┌────────
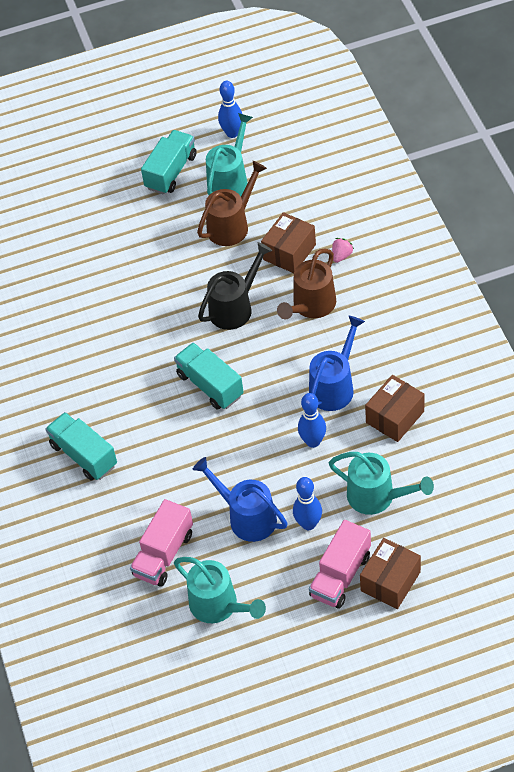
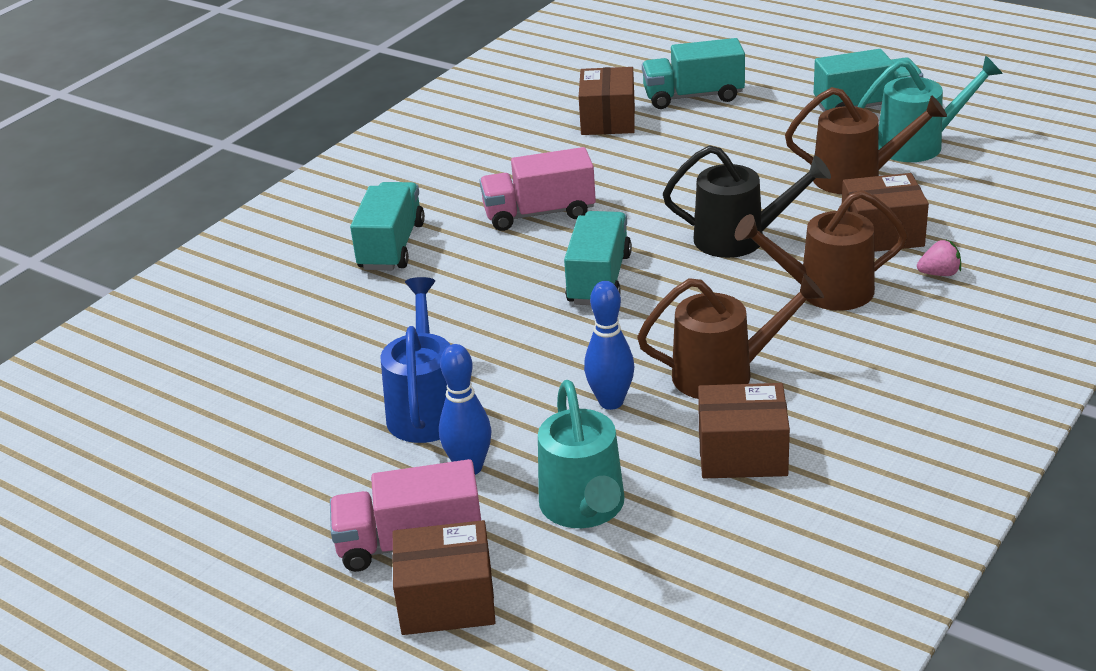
camera: 50 degrees right, 20 degrees down
(58, 285) = (608, 120): none -> brown box
(77, 233) = (693, 96): none -> turquoise truck
(164, 554) = (301, 372): pink truck -> pink truck (539, 213)
(219, 606) = (258, 457): turquoise watering can -> none
(232, 133) = (987, 113): blue bowling pin -> none
(334, 386) = (724, 374): blue watering can -> brown watering can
└────────
• [WORK ITEM]:
A word-for-word restatement of all the lines above is needed, with the pictures omitted.

• [ANSWER SPACE]:
camera: 50 degrees right, 20 degrees down
(58, 285) = (608, 120): none -> brown box
(77, 233) = (693, 96): none -> turquoise truck
(164, 554) = (301, 372): pink truck -> pink truck (539, 213)
(219, 606) = (258, 457): turquoise watering can -> none
(232, 133) = (987, 113): blue bowling pin -> none
(334, 386) = (724, 374): blue watering can -> brown watering can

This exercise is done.